*** ENTRIES SHOWN ***

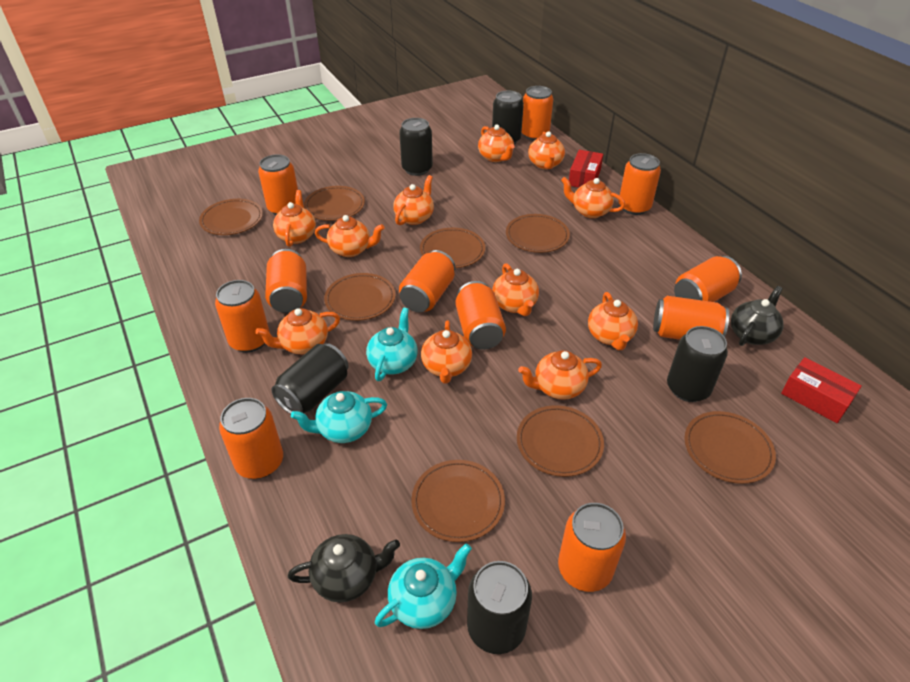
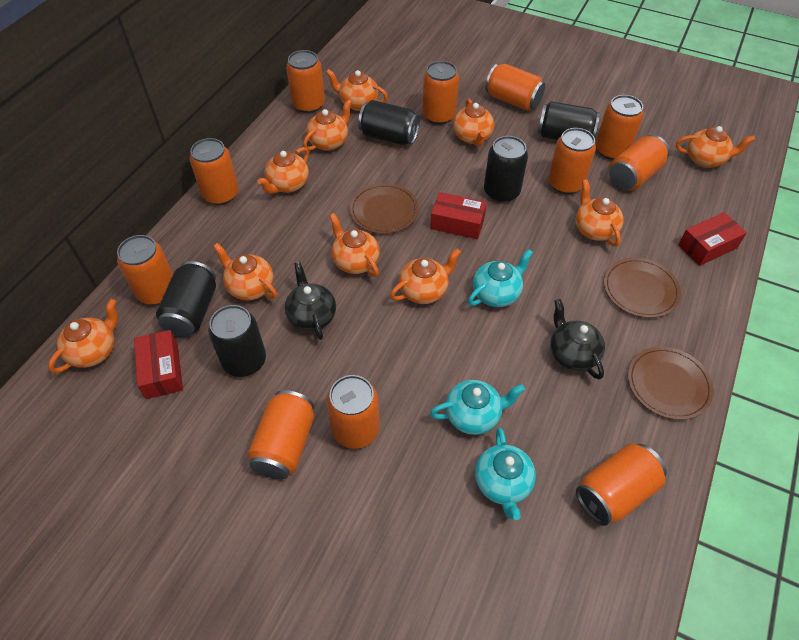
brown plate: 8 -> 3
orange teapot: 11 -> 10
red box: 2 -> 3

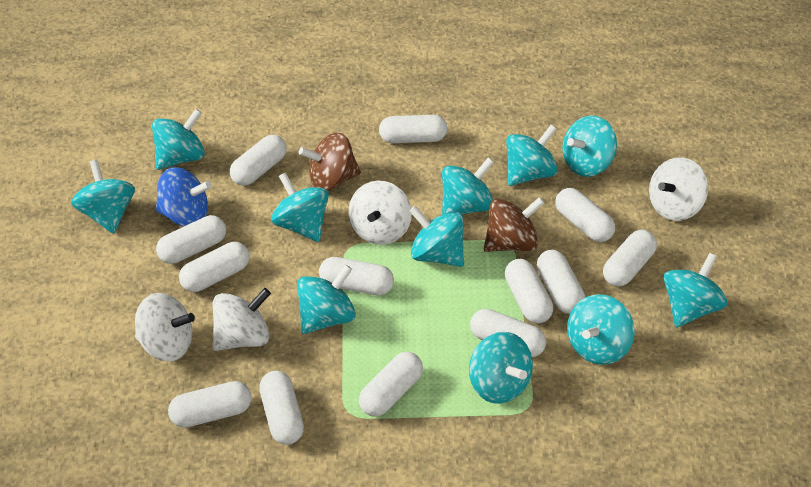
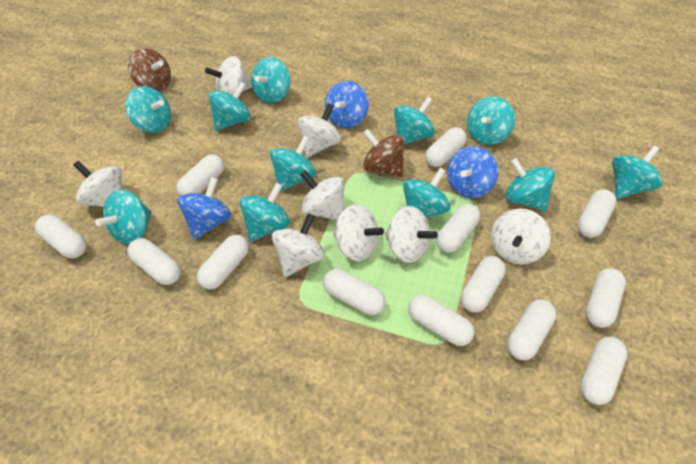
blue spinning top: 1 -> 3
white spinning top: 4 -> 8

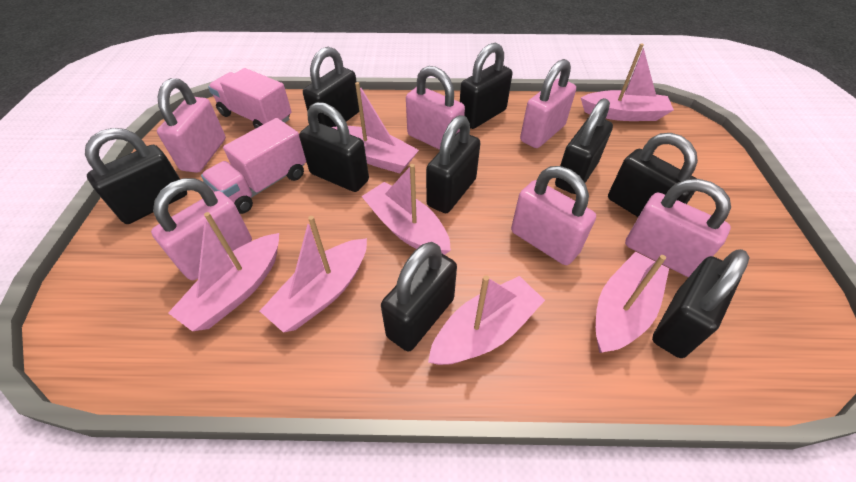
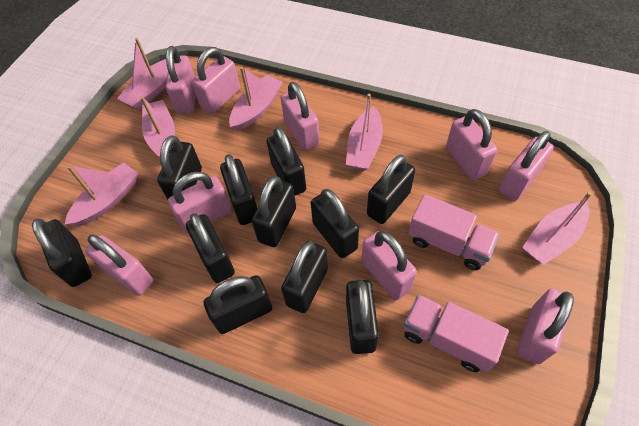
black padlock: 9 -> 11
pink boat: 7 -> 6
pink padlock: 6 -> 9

*** End of ENTRIES SHOWN ***

» AIM OF THE TASK
Everything in the entries except the images must be copied exactly.

» SOLUTION FOR THIS PROBLEM
brown plate: 8 -> 3
orange teapot: 11 -> 10
red box: 2 -> 3

blue spinning top: 1 -> 3
white spinning top: 4 -> 8

black padlock: 9 -> 11
pink boat: 7 -> 6
pink padlock: 6 -> 9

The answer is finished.